→ **Exercise brief**:
Your task is to retype, exactly and without pictures, the line holding "purple brick H6:H7 level 1 -> none" and each line that follows it to the end of the entries.

→ **Scene images with change listings**:
□ □ □ □
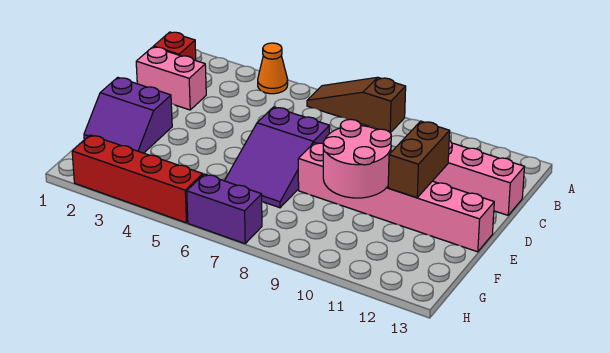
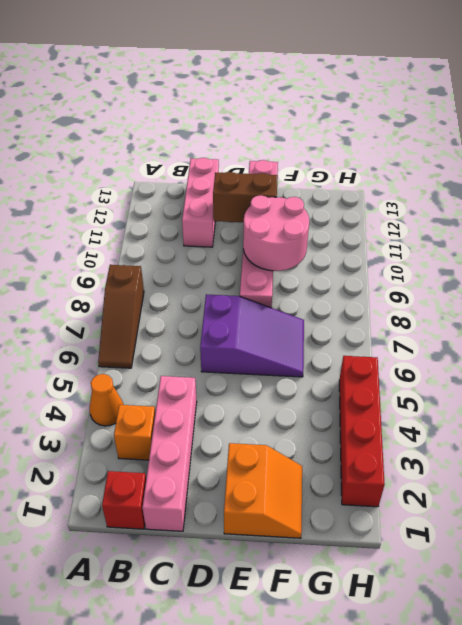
none -> orange brick B3 level 1
pink brick C1:C2 level 1 -> pink brick C1:C4 level 1
purple slope E1:F2 level 1 top E -> orange slope E1:F2 level 1 top E
purple brick H6:H7 level 1 -> none

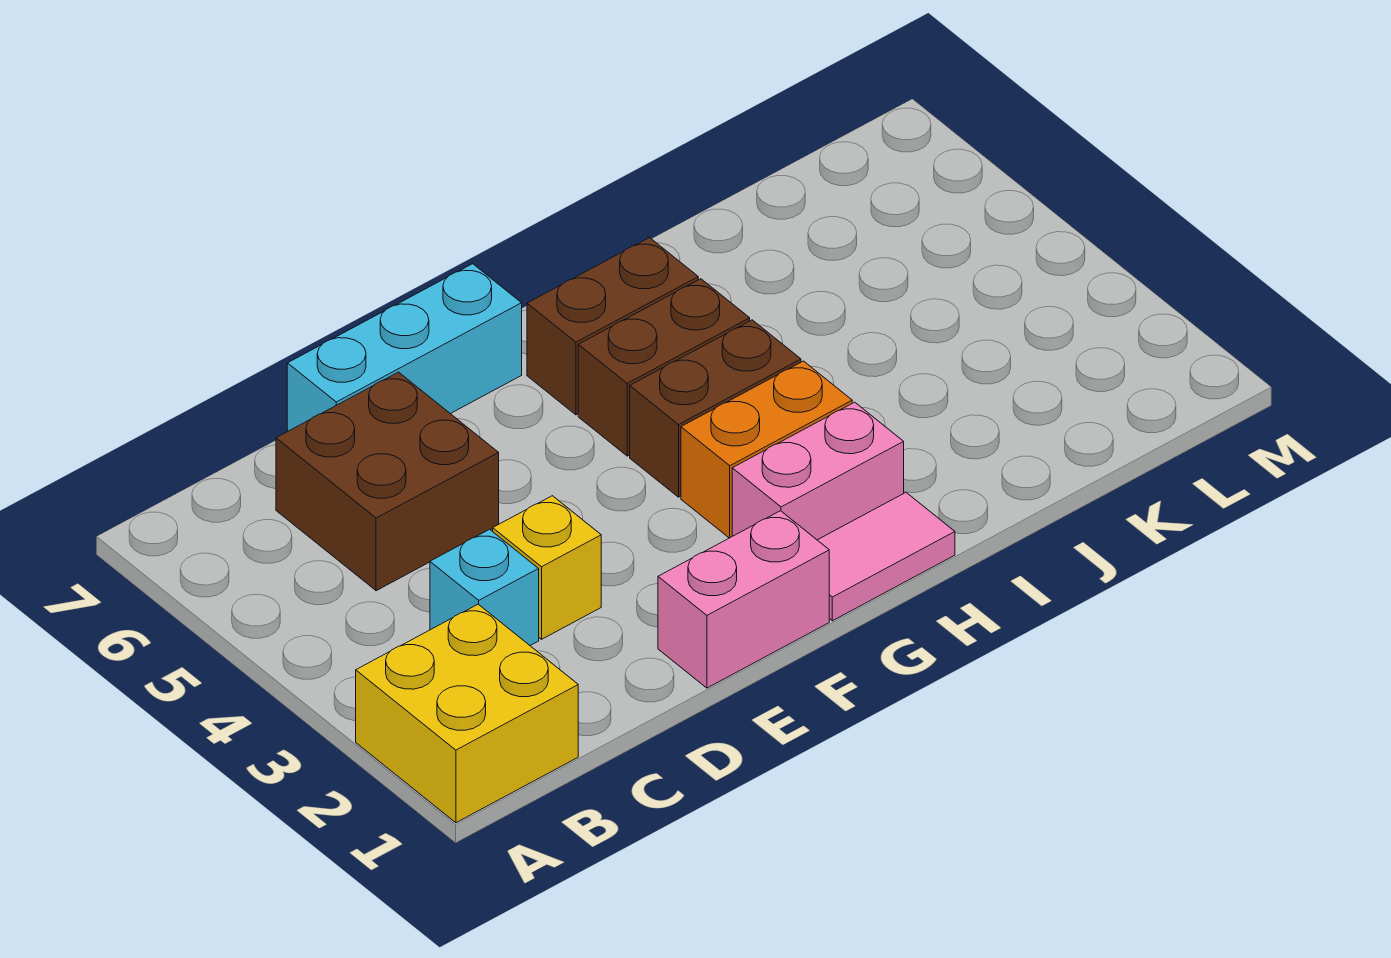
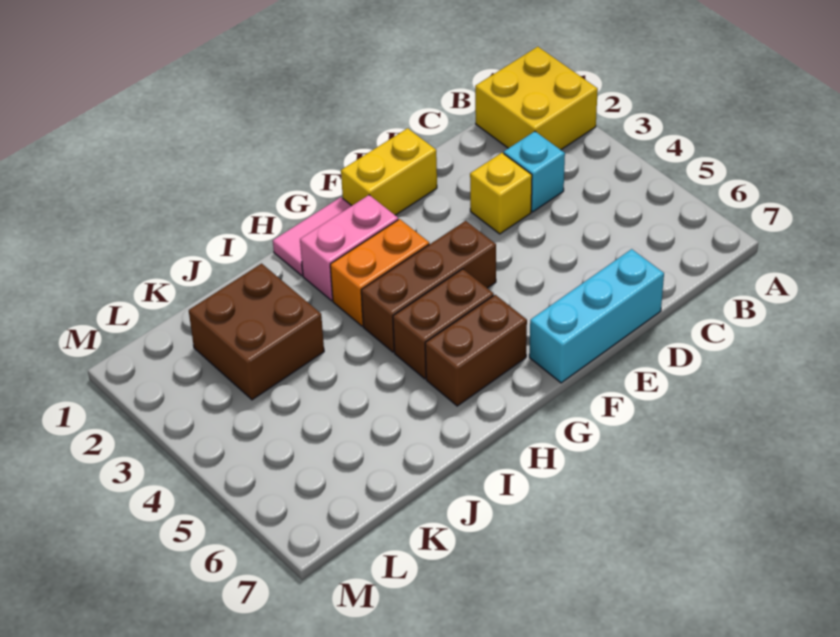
brown brick C5:D6 level 1 -> brown brick J2:K3 level 1
pink brick E1:F1 level 1 -> yellow brick E1:F1 level 1
brown brick G4:H4 level 1 -> brown brick F4:H4 level 1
□ □ □ □
→ **Task answer**:
purple brick H6:H7 level 1 -> none

brown brick C5:D6 level 1 -> brown brick J2:K3 level 1
pink brick E1:F1 level 1 -> yellow brick E1:F1 level 1
brown brick G4:H4 level 1 -> brown brick F4:H4 level 1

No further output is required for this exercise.